• [Exercise] From the first line to the last, retype the listing without any alteration.

• [Source data]
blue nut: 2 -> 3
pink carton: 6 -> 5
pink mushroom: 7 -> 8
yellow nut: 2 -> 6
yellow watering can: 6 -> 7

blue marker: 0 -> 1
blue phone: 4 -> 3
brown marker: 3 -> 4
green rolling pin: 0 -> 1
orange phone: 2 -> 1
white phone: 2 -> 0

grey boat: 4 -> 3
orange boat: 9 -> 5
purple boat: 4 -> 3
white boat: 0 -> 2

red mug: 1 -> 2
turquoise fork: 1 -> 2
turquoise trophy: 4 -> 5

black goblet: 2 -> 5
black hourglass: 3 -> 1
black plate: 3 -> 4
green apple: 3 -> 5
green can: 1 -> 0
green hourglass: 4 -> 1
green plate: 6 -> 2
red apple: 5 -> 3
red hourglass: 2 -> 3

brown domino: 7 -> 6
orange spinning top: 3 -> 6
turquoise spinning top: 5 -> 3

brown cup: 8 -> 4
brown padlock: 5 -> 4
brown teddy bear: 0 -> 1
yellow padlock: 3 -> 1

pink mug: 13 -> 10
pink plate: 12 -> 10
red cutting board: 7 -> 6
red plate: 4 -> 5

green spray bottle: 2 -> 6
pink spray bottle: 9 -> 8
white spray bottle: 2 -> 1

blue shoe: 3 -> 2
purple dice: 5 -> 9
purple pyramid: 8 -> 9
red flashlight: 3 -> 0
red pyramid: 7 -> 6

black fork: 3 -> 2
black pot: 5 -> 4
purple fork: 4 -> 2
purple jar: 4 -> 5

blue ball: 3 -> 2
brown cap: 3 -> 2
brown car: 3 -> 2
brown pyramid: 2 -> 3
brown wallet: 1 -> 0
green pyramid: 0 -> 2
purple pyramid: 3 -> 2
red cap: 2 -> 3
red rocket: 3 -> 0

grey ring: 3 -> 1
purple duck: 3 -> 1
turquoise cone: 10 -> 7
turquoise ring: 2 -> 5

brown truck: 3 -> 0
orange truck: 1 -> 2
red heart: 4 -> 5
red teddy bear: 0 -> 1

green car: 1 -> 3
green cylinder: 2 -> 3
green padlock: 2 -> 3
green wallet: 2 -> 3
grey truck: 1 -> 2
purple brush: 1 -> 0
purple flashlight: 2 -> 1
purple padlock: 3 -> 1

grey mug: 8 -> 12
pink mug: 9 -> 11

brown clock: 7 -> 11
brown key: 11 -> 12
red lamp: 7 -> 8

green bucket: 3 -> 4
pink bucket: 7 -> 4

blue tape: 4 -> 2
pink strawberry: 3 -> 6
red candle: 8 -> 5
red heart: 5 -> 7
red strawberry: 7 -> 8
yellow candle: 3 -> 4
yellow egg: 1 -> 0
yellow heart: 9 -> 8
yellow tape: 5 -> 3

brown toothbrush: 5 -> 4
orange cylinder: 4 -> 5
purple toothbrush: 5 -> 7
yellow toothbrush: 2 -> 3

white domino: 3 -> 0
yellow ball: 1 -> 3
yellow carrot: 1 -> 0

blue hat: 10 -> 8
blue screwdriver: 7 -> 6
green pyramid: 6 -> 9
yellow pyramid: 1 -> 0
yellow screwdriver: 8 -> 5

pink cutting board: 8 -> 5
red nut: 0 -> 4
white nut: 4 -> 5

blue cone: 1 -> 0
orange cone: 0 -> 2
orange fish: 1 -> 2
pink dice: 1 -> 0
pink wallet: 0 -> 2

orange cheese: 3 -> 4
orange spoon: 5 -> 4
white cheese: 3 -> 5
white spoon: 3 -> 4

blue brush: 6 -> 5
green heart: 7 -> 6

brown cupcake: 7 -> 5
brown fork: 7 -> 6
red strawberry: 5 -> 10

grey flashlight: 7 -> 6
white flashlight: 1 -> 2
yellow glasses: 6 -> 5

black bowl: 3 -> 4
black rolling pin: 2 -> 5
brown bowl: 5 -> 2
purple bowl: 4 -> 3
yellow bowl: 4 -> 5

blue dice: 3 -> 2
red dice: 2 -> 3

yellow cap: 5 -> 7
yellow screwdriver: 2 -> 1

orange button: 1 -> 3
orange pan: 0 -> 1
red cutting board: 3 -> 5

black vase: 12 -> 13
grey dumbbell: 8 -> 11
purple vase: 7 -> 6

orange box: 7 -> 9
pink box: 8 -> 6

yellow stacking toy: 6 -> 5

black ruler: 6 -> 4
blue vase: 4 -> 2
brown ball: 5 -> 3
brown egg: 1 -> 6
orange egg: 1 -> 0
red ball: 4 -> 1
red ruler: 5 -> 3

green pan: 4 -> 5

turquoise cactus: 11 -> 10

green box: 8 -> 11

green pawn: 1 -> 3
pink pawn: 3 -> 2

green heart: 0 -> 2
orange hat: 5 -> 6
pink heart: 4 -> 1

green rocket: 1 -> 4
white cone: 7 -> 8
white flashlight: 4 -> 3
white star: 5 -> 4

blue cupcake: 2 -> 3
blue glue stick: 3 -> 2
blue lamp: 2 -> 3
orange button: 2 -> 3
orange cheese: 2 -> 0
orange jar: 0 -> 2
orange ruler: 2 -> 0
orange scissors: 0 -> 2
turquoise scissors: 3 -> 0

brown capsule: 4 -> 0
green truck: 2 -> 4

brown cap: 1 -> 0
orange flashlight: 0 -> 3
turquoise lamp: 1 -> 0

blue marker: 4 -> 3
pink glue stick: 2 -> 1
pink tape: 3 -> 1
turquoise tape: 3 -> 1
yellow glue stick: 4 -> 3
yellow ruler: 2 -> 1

• [Written response]
blue nut: 2 -> 3
pink carton: 6 -> 5
pink mushroom: 7 -> 8
yellow nut: 2 -> 6
yellow watering can: 6 -> 7

blue marker: 0 -> 1
blue phone: 4 -> 3
brown marker: 3 -> 4
green rolling pin: 0 -> 1
orange phone: 2 -> 1
white phone: 2 -> 0

grey boat: 4 -> 3
orange boat: 9 -> 5
purple boat: 4 -> 3
white boat: 0 -> 2

red mug: 1 -> 2
turquoise fork: 1 -> 2
turquoise trophy: 4 -> 5

black goblet: 2 -> 5
black hourglass: 3 -> 1
black plate: 3 -> 4
green apple: 3 -> 5
green can: 1 -> 0
green hourglass: 4 -> 1
green plate: 6 -> 2
red apple: 5 -> 3
red hourglass: 2 -> 3

brown domino: 7 -> 6
orange spinning top: 3 -> 6
turquoise spinning top: 5 -> 3

brown cup: 8 -> 4
brown padlock: 5 -> 4
brown teddy bear: 0 -> 1
yellow padlock: 3 -> 1

pink mug: 13 -> 10
pink plate: 12 -> 10
red cutting board: 7 -> 6
red plate: 4 -> 5

green spray bottle: 2 -> 6
pink spray bottle: 9 -> 8
white spray bottle: 2 -> 1

blue shoe: 3 -> 2
purple dice: 5 -> 9
purple pyramid: 8 -> 9
red flashlight: 3 -> 0
red pyramid: 7 -> 6

black fork: 3 -> 2
black pot: 5 -> 4
purple fork: 4 -> 2
purple jar: 4 -> 5

blue ball: 3 -> 2
brown cap: 3 -> 2
brown car: 3 -> 2
brown pyramid: 2 -> 3
brown wallet: 1 -> 0
green pyramid: 0 -> 2
purple pyramid: 3 -> 2
red cap: 2 -> 3
red rocket: 3 -> 0

grey ring: 3 -> 1
purple duck: 3 -> 1
turquoise cone: 10 -> 7
turquoise ring: 2 -> 5

brown truck: 3 -> 0
orange truck: 1 -> 2
red heart: 4 -> 5
red teddy bear: 0 -> 1

green car: 1 -> 3
green cylinder: 2 -> 3
green padlock: 2 -> 3
green wallet: 2 -> 3
grey truck: 1 -> 2
purple brush: 1 -> 0
purple flashlight: 2 -> 1
purple padlock: 3 -> 1

grey mug: 8 -> 12
pink mug: 9 -> 11

brown clock: 7 -> 11
brown key: 11 -> 12
red lamp: 7 -> 8

green bucket: 3 -> 4
pink bucket: 7 -> 4

blue tape: 4 -> 2
pink strawberry: 3 -> 6
red candle: 8 -> 5
red heart: 5 -> 7
red strawberry: 7 -> 8
yellow candle: 3 -> 4
yellow egg: 1 -> 0
yellow heart: 9 -> 8
yellow tape: 5 -> 3

brown toothbrush: 5 -> 4
orange cylinder: 4 -> 5
purple toothbrush: 5 -> 7
yellow toothbrush: 2 -> 3

white domino: 3 -> 0
yellow ball: 1 -> 3
yellow carrot: 1 -> 0

blue hat: 10 -> 8
blue screwdriver: 7 -> 6
green pyramid: 6 -> 9
yellow pyramid: 1 -> 0
yellow screwdriver: 8 -> 5

pink cutting board: 8 -> 5
red nut: 0 -> 4
white nut: 4 -> 5

blue cone: 1 -> 0
orange cone: 0 -> 2
orange fish: 1 -> 2
pink dice: 1 -> 0
pink wallet: 0 -> 2

orange cheese: 3 -> 4
orange spoon: 5 -> 4
white cheese: 3 -> 5
white spoon: 3 -> 4

blue brush: 6 -> 5
green heart: 7 -> 6

brown cupcake: 7 -> 5
brown fork: 7 -> 6
red strawberry: 5 -> 10

grey flashlight: 7 -> 6
white flashlight: 1 -> 2
yellow glasses: 6 -> 5

black bowl: 3 -> 4
black rolling pin: 2 -> 5
brown bowl: 5 -> 2
purple bowl: 4 -> 3
yellow bowl: 4 -> 5

blue dice: 3 -> 2
red dice: 2 -> 3

yellow cap: 5 -> 7
yellow screwdriver: 2 -> 1

orange button: 1 -> 3
orange pan: 0 -> 1
red cutting board: 3 -> 5

black vase: 12 -> 13
grey dumbbell: 8 -> 11
purple vase: 7 -> 6

orange box: 7 -> 9
pink box: 8 -> 6

yellow stacking toy: 6 -> 5

black ruler: 6 -> 4
blue vase: 4 -> 2
brown ball: 5 -> 3
brown egg: 1 -> 6
orange egg: 1 -> 0
red ball: 4 -> 1
red ruler: 5 -> 3

green pan: 4 -> 5

turquoise cactus: 11 -> 10

green box: 8 -> 11

green pawn: 1 -> 3
pink pawn: 3 -> 2

green heart: 0 -> 2
orange hat: 5 -> 6
pink heart: 4 -> 1

green rocket: 1 -> 4
white cone: 7 -> 8
white flashlight: 4 -> 3
white star: 5 -> 4

blue cupcake: 2 -> 3
blue glue stick: 3 -> 2
blue lamp: 2 -> 3
orange button: 2 -> 3
orange cheese: 2 -> 0
orange jar: 0 -> 2
orange ruler: 2 -> 0
orange scissors: 0 -> 2
turquoise scissors: 3 -> 0

brown capsule: 4 -> 0
green truck: 2 -> 4

brown cap: 1 -> 0
orange flashlight: 0 -> 3
turquoise lamp: 1 -> 0

blue marker: 4 -> 3
pink glue stick: 2 -> 1
pink tape: 3 -> 1
turquoise tape: 3 -> 1
yellow glue stick: 4 -> 3
yellow ruler: 2 -> 1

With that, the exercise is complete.